#### Your goal:
The result should be an exact copy of the data, free of pictures.

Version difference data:
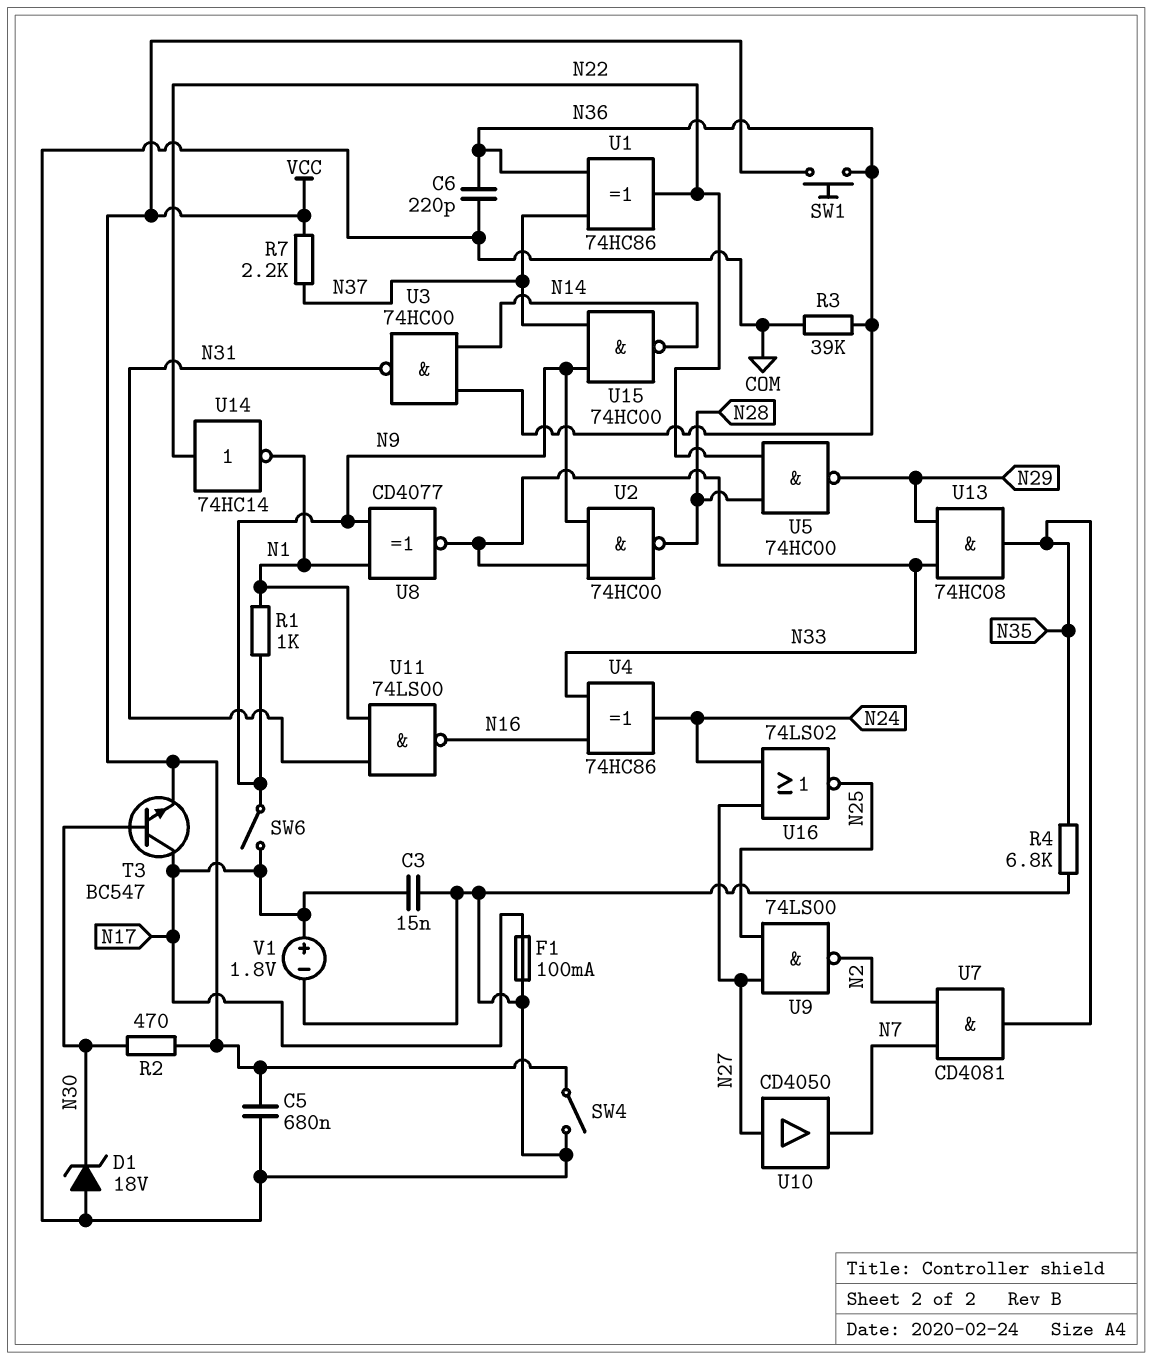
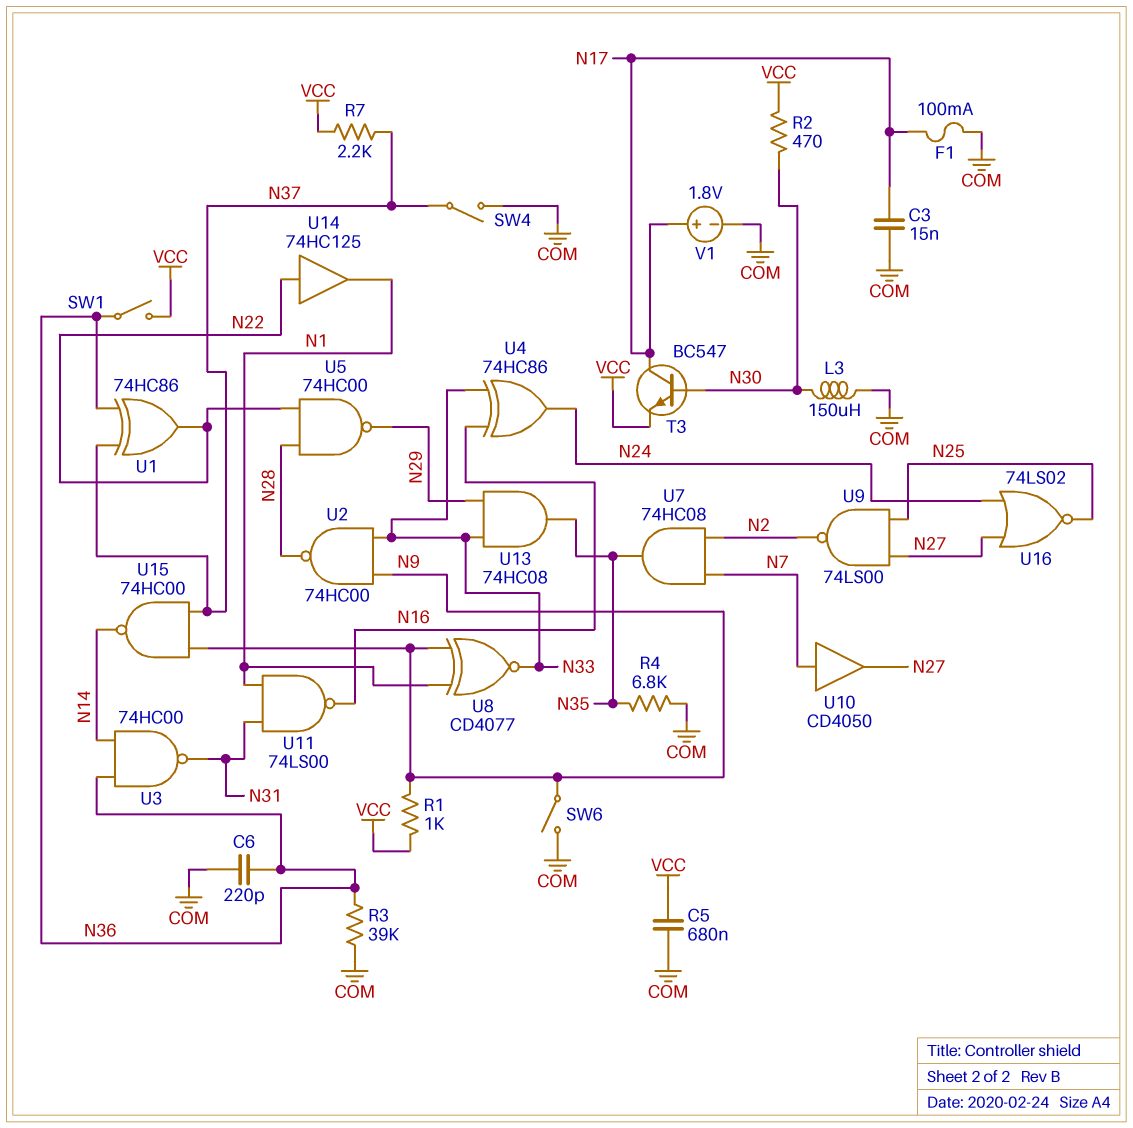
D1: zener 18V (A COM, K N30) -> none
L3: none -> 150uH (COM, N30)
R1: 1k (N1, N9) -> 1k (N9, VCC)
SW1: button (N36, VCC) -> switch (N36, VCC)
SW4: switch (COM, VCC) -> switch (COM, N37)
SW6: switch (N9, N17) -> switch (COM, N9)
U7: AND CD4081 (in N2, in N7, out N35) -> AND 74HC08 (in N2, in N7, out N35)
U10: buffer CD4050 (in N27, out N7) -> buffer CD4050 (in N7, out N27)
U14: NOT 74HC14 (in N22, out N1) -> buffer 74HC125 (in N22, out N1)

#### Exercise output:
D1: zener 18V (A COM, K N30) -> none
L3: none -> 150uH (COM, N30)
R1: 1k (N1, N9) -> 1k (N9, VCC)
SW1: button (N36, VCC) -> switch (N36, VCC)
SW4: switch (COM, VCC) -> switch (COM, N37)
SW6: switch (N9, N17) -> switch (COM, N9)
U7: AND CD4081 (in N2, in N7, out N35) -> AND 74HC08 (in N2, in N7, out N35)
U10: buffer CD4050 (in N27, out N7) -> buffer CD4050 (in N7, out N27)
U14: NOT 74HC14 (in N22, out N1) -> buffer 74HC125 (in N22, out N1)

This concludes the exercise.